What is needed: Please restate each line of the data that follows word for word, skipping any image.

Saved entries:
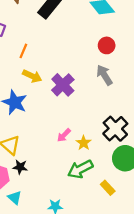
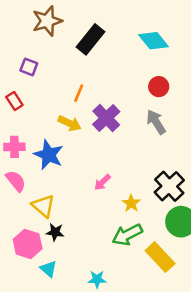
orange line: (23, 51) -> (79, 93), moved
purple cross: (63, 85) -> (106, 118), moved
pink arrow: (64, 135) -> (102, 182), moved
yellow rectangle: (108, 188) -> (160, 257), size x1.6

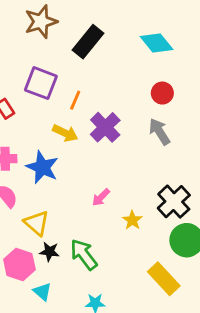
purple square: (29, 67) -> (41, 83), moved, size x1.6
green arrow: (127, 235) -> (84, 254), moved, turned 80

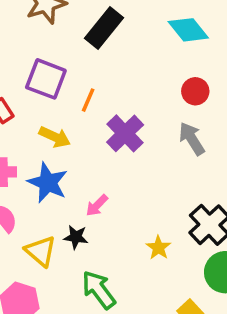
yellow arrow: (65, 133) -> (55, 137), moved
pink arrow: (101, 197) -> (97, 205), moved
black star: (49, 252) -> (76, 237), moved

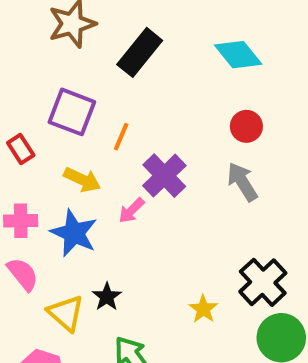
pink arrow: (97, 205) -> (131, 210), moved
black star: (76, 237) -> (107, 297), turned 30

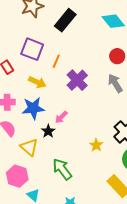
pink arrow: (131, 210) -> (61, 117), moved
blue star: (74, 233) -> (33, 108), turned -30
black star: (107, 297) -> (48, 131), moved

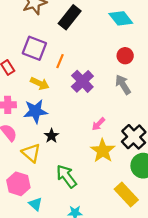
pink arrow: (61, 117) -> (98, 124), moved
yellow star: (96, 145) -> (103, 151), size x1.6

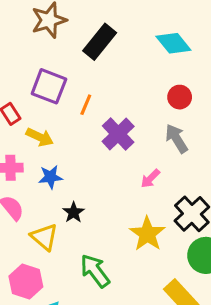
yellow arrow: (40, 83) -> (40, 137), moved
blue star: (35, 111) -> (50, 177), size x0.7
pink arrow: (98, 124) -> (150, 179), moved

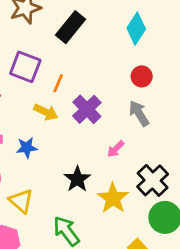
cyan diamond: (173, 43) -> (136, 29), turned 72
yellow arrow: (40, 137) -> (46, 112), moved
black star: (74, 212) -> (77, 179), moved, size x1.4

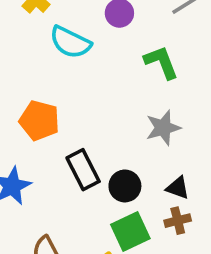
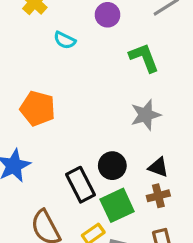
cyan semicircle: (70, 42) -> (65, 40), size x0.6
black rectangle: (83, 170) -> (81, 185), moved

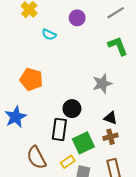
green L-shape: (144, 58) -> (118, 46), moved
black circle: (112, 166) -> (72, 109), moved
black rectangle: (81, 185) -> (59, 129), turned 35

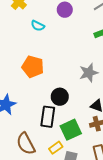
orange pentagon: (31, 79) -> (33, 67), moved

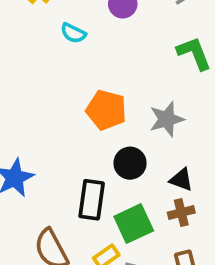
orange pentagon: (33, 67) -> (106, 110), moved
black circle: (60, 97) -> (130, 163), moved

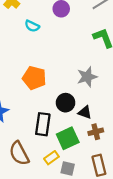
orange pentagon: (106, 110) -> (34, 78), moved
black triangle: (181, 180) -> (85, 112), moved

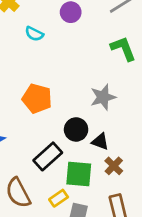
black rectangle: (43, 124) -> (48, 156), turned 40
brown cross: (96, 132) -> (114, 166), turned -32
green square: (68, 138) -> (79, 174), turned 30

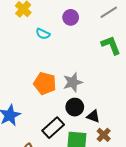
gray star: (103, 97) -> (73, 82), moved

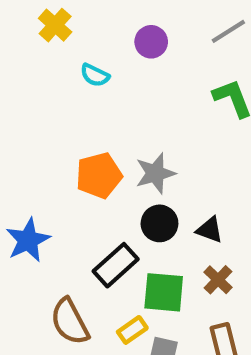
orange pentagon: (45, 83) -> (99, 175), turned -30
black triangle: (93, 116) -> (210, 230), moved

Problem solution:
orange line: (23, 51) -> (79, 93), moved
purple cross: (63, 85) -> (106, 118), moved
pink arrow: (64, 135) -> (102, 182), moved
yellow rectangle: (108, 188) -> (160, 257), size x1.6

purple square: (29, 67) -> (41, 83), moved, size x1.6
green arrow: (127, 235) -> (84, 254), moved, turned 80

yellow arrow: (65, 133) -> (55, 137), moved
pink arrow: (101, 197) -> (97, 205), moved
black star: (49, 252) -> (76, 237), moved

pink arrow: (97, 205) -> (131, 210), moved
black star: (76, 237) -> (107, 297), turned 30

pink arrow: (131, 210) -> (61, 117), moved
blue star: (74, 233) -> (33, 108), turned -30
black star: (107, 297) -> (48, 131), moved

pink arrow: (61, 117) -> (98, 124), moved
yellow star: (96, 145) -> (103, 151), size x1.6

yellow arrow: (40, 83) -> (40, 137), moved
blue star: (35, 111) -> (50, 177), size x0.7
pink arrow: (98, 124) -> (150, 179), moved

cyan diamond: (173, 43) -> (136, 29), turned 72
yellow arrow: (40, 137) -> (46, 112), moved
black star: (74, 212) -> (77, 179), moved, size x1.4

cyan semicircle: (70, 42) -> (65, 40), size x0.6
black rectangle: (83, 170) -> (81, 185), moved

green L-shape: (144, 58) -> (118, 46), moved
black circle: (112, 166) -> (72, 109), moved
black rectangle: (81, 185) -> (59, 129), turned 35

orange pentagon: (31, 79) -> (33, 67), moved

orange pentagon: (33, 67) -> (106, 110), moved
black circle: (60, 97) -> (130, 163), moved

orange pentagon: (106, 110) -> (34, 78), moved
black triangle: (181, 180) -> (85, 112), moved

black rectangle: (43, 124) -> (48, 156), turned 40
brown cross: (96, 132) -> (114, 166), turned -32
green square: (68, 138) -> (79, 174), turned 30

gray star: (103, 97) -> (73, 82), moved

orange pentagon: (45, 83) -> (99, 175), turned -30
black triangle: (93, 116) -> (210, 230), moved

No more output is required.